WORK ORDER:
In the material below, some lines carry "NMOS". Copy each such line.

DATA TO USE:
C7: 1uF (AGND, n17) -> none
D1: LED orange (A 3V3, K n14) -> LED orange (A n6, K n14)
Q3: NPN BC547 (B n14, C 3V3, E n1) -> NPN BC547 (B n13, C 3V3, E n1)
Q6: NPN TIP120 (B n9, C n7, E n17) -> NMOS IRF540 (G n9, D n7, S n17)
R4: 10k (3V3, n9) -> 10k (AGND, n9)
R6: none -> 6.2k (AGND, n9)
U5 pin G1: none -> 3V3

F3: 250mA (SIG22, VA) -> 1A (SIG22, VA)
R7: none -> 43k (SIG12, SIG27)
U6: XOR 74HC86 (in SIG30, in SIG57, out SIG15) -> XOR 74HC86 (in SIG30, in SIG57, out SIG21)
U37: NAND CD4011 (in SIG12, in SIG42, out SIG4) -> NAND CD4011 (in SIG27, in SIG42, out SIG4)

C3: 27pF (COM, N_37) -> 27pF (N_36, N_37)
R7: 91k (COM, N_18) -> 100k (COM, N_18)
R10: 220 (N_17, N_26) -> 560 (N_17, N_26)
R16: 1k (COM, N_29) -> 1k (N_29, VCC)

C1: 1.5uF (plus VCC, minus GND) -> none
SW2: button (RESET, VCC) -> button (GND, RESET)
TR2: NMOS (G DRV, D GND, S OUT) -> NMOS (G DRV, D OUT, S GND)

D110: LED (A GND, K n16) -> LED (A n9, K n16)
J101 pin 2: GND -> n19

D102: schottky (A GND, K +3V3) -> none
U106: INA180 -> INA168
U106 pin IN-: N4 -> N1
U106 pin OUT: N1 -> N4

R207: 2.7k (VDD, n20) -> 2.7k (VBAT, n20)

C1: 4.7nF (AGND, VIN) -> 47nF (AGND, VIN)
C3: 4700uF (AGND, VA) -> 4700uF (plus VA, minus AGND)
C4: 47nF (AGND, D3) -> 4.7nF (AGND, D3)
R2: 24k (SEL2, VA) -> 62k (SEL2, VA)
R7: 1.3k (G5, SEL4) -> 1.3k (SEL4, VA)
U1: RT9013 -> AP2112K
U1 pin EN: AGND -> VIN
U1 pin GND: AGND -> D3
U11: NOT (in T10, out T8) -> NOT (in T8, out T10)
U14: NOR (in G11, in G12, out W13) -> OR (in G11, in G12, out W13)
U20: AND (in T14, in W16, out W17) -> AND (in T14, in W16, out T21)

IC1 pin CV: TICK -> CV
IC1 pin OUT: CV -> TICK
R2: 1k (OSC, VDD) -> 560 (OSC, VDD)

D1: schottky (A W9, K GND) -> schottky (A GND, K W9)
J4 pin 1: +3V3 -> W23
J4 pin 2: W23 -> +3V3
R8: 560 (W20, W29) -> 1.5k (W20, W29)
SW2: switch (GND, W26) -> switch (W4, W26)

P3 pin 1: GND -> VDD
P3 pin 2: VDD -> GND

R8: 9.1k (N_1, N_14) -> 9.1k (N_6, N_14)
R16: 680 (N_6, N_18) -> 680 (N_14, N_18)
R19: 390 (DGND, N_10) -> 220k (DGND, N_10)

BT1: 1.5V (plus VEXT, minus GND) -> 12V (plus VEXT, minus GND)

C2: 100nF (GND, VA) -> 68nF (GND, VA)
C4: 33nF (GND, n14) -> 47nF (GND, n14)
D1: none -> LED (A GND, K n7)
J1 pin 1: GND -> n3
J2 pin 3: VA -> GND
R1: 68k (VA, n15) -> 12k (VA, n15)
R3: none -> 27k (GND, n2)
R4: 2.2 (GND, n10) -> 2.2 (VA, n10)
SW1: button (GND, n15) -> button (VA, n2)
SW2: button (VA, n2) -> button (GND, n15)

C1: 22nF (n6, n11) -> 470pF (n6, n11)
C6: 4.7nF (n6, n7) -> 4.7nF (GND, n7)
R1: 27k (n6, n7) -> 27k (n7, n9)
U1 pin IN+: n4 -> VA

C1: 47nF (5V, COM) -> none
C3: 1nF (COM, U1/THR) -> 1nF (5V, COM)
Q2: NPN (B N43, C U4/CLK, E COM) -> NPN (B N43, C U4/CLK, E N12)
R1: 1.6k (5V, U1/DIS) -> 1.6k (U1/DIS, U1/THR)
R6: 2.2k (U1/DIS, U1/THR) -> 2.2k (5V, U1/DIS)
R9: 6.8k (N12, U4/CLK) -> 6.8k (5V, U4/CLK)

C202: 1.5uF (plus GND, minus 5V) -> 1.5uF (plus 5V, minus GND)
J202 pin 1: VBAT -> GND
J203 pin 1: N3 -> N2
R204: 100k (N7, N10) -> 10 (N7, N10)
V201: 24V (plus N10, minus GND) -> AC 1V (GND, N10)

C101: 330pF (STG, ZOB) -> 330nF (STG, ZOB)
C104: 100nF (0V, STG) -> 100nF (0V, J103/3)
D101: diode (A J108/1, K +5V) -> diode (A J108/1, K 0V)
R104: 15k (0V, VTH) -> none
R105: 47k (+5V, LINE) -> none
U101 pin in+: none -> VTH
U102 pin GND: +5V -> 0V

SOLUTION FOR THIS TASK:
Q6: NPN TIP120 (B n9, C n7, E n17) -> NMOS IRF540 (G n9, D n7, S n17)
TR2: NMOS (G DRV, D GND, S OUT) -> NMOS (G DRV, D OUT, S GND)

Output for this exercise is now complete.